#### [TASK STATEMENT]
The response should hold each line from the entries below where "parking" is found.

(DATA FOR THIS EXERCISE)

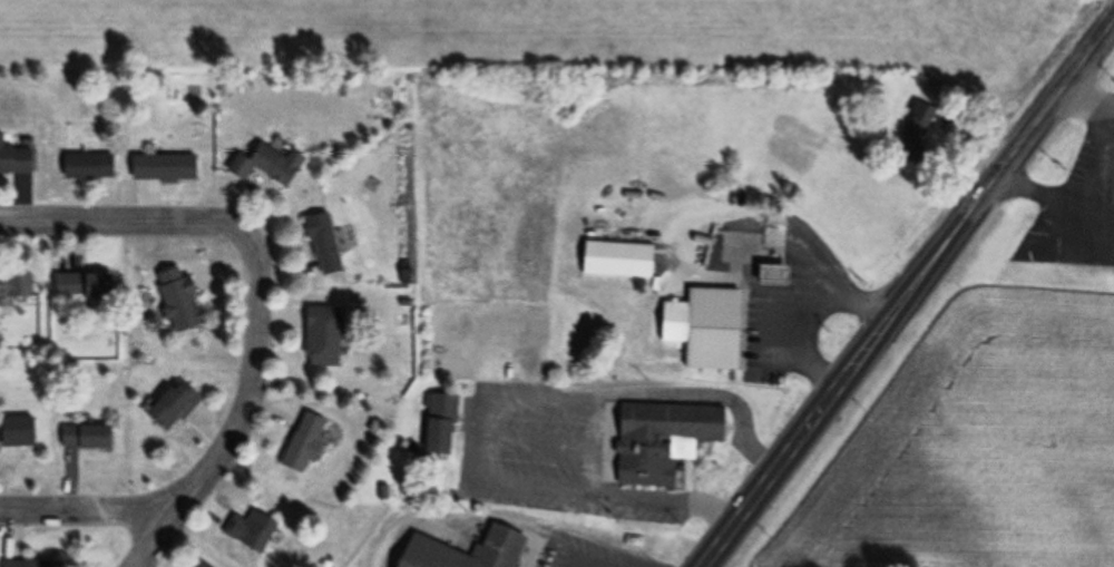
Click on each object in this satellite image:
road: (1086, 54)
road: (1086, 95)
building: (913, 133)
building: (18, 159)
building: (264, 166)
building: (85, 168)
building: (161, 170)
road: (115, 220)
building: (320, 246)
building: (604, 261)
building: (19, 286)
building: (80, 288)
road: (795, 297)
building: (175, 301)
building: (701, 328)
road: (883, 331)
building: (320, 339)
road: (540, 389)
road: (712, 389)
road: (247, 404)
building: (170, 409)
building: (436, 427)
road: (480, 432)
building: (24, 433)
building: (93, 438)
road: (538, 438)
road: (596, 438)
building: (659, 441)
crop: (966, 444)
building: (299, 445)
road: (612, 488)
road: (89, 510)
building: (246, 533)
building: (502, 542)
road: (613, 562)
building: (39, 563)
building: (198, 565)

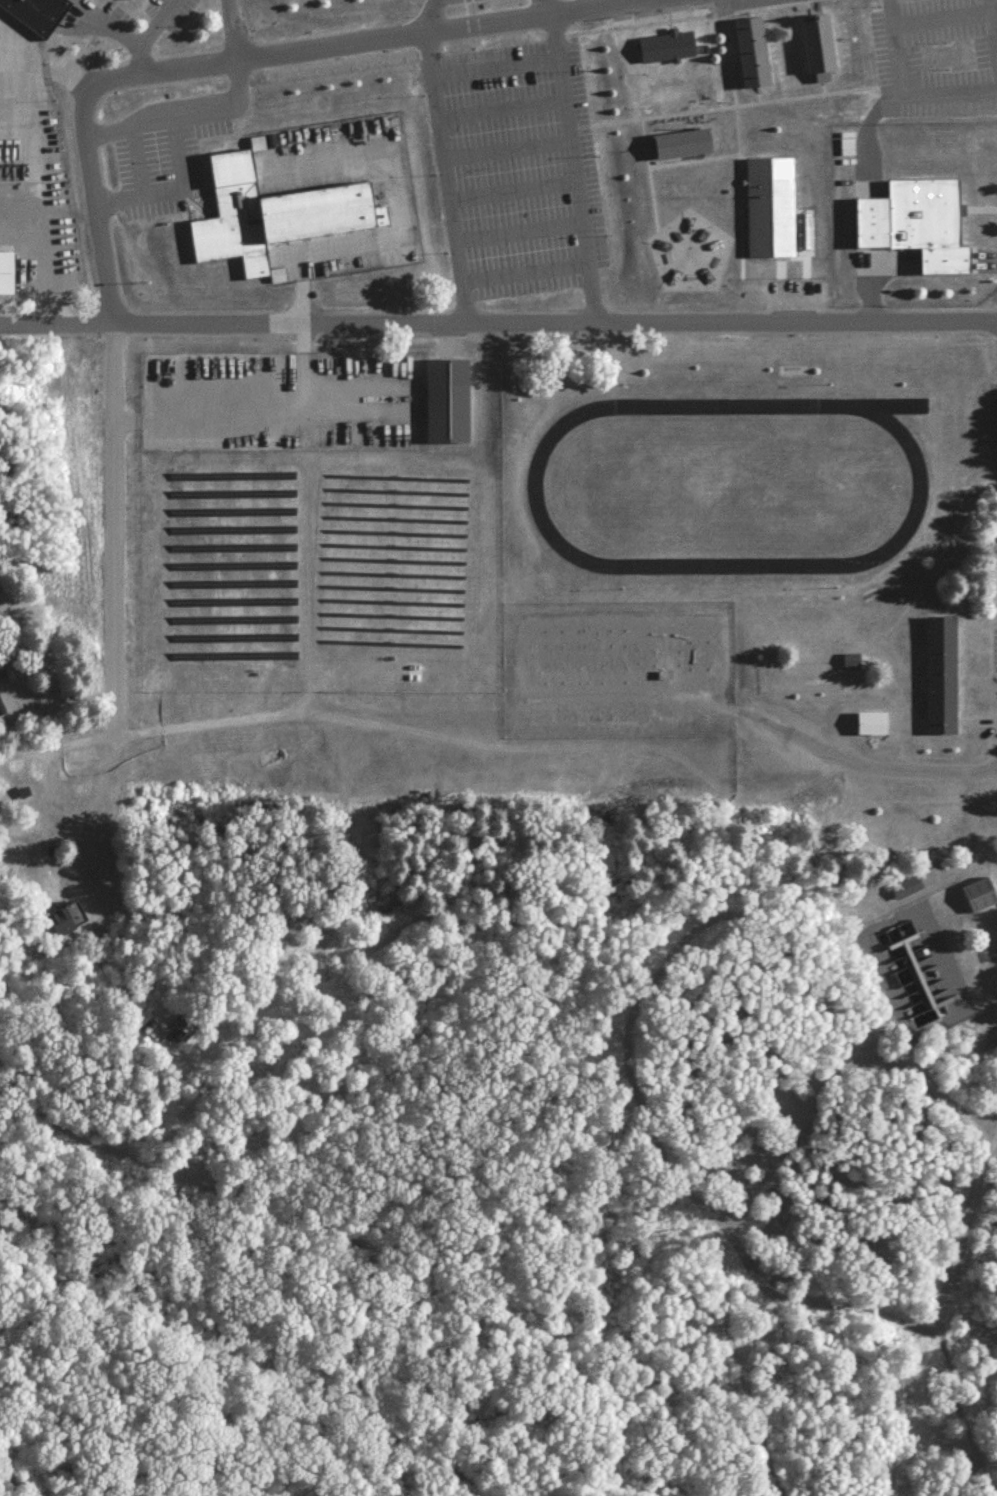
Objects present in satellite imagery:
building: (88, 0)
building: (127, 2)
road: (544, 7)
road: (427, 14)
building: (33, 15)
road: (885, 15)
road: (992, 24)
road: (231, 29)
road: (145, 33)
road: (367, 39)
building: (669, 39)
building: (818, 43)
building: (753, 55)
parking lot: (934, 56)
road: (892, 57)
road: (42, 60)
road: (493, 67)
road: (499, 105)
road: (178, 112)
building: (682, 144)
road: (505, 150)
road: (573, 167)
parking lot: (513, 168)
road: (443, 176)
road: (135, 181)
road: (511, 190)
road: (95, 206)
building: (768, 207)
building: (267, 219)
building: (927, 226)
road: (516, 232)
building: (5, 271)
road: (522, 272)
road: (498, 321)
track: (889, 403)
building: (447, 404)
parking lot: (991, 413)
track: (725, 484)
building: (942, 677)
road: (503, 712)
road: (82, 839)
building: (977, 893)
building: (63, 917)
road: (988, 1038)
road: (324, 1230)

(End DATA FOR THIS EXERCISE)

#### [TASK OUTPUT]
parking lot: (934, 56)
parking lot: (513, 168)
parking lot: (991, 413)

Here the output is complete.